▸ Task to carry out:
Only one stretch of the records below is wanted: the lines from the one holding "turquoise cake: 6 -> 4" through the one holding "red ruler: 9 -> 7". Return it exactly, both ends included.

● ● ● ●

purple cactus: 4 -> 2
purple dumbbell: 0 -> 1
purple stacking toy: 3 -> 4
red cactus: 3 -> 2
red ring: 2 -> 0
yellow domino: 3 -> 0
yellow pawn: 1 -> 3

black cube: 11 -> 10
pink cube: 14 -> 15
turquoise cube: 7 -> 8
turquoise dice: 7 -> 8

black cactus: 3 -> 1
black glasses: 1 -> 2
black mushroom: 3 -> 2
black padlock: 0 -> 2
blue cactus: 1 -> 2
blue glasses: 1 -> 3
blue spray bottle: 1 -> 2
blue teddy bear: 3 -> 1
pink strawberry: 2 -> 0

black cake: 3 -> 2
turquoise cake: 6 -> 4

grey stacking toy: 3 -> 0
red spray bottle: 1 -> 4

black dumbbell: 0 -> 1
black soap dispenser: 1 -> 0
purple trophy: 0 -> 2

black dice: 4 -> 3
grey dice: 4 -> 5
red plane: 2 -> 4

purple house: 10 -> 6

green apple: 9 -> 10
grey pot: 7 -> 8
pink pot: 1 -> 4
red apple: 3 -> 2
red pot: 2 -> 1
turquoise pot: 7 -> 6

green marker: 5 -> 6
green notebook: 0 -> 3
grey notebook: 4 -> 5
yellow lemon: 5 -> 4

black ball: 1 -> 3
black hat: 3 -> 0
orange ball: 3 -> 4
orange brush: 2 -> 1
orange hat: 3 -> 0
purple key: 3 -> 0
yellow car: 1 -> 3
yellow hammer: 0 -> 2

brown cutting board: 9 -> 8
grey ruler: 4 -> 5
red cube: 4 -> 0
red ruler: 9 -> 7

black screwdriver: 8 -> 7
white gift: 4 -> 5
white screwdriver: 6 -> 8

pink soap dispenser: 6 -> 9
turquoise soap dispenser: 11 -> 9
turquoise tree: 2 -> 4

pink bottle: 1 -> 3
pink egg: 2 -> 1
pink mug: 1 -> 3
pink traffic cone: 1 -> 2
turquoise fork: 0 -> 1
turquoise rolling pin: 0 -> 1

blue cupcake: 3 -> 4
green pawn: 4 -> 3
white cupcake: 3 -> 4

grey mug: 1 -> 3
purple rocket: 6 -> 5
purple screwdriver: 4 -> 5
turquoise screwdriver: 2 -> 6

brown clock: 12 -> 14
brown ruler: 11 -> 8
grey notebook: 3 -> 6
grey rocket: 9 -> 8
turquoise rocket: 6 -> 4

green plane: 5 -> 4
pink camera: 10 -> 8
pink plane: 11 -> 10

● ● ● ●

▸ Answer space:
turquoise cake: 6 -> 4

grey stacking toy: 3 -> 0
red spray bottle: 1 -> 4

black dumbbell: 0 -> 1
black soap dispenser: 1 -> 0
purple trophy: 0 -> 2

black dice: 4 -> 3
grey dice: 4 -> 5
red plane: 2 -> 4

purple house: 10 -> 6

green apple: 9 -> 10
grey pot: 7 -> 8
pink pot: 1 -> 4
red apple: 3 -> 2
red pot: 2 -> 1
turquoise pot: 7 -> 6

green marker: 5 -> 6
green notebook: 0 -> 3
grey notebook: 4 -> 5
yellow lemon: 5 -> 4

black ball: 1 -> 3
black hat: 3 -> 0
orange ball: 3 -> 4
orange brush: 2 -> 1
orange hat: 3 -> 0
purple key: 3 -> 0
yellow car: 1 -> 3
yellow hammer: 0 -> 2

brown cutting board: 9 -> 8
grey ruler: 4 -> 5
red cube: 4 -> 0
red ruler: 9 -> 7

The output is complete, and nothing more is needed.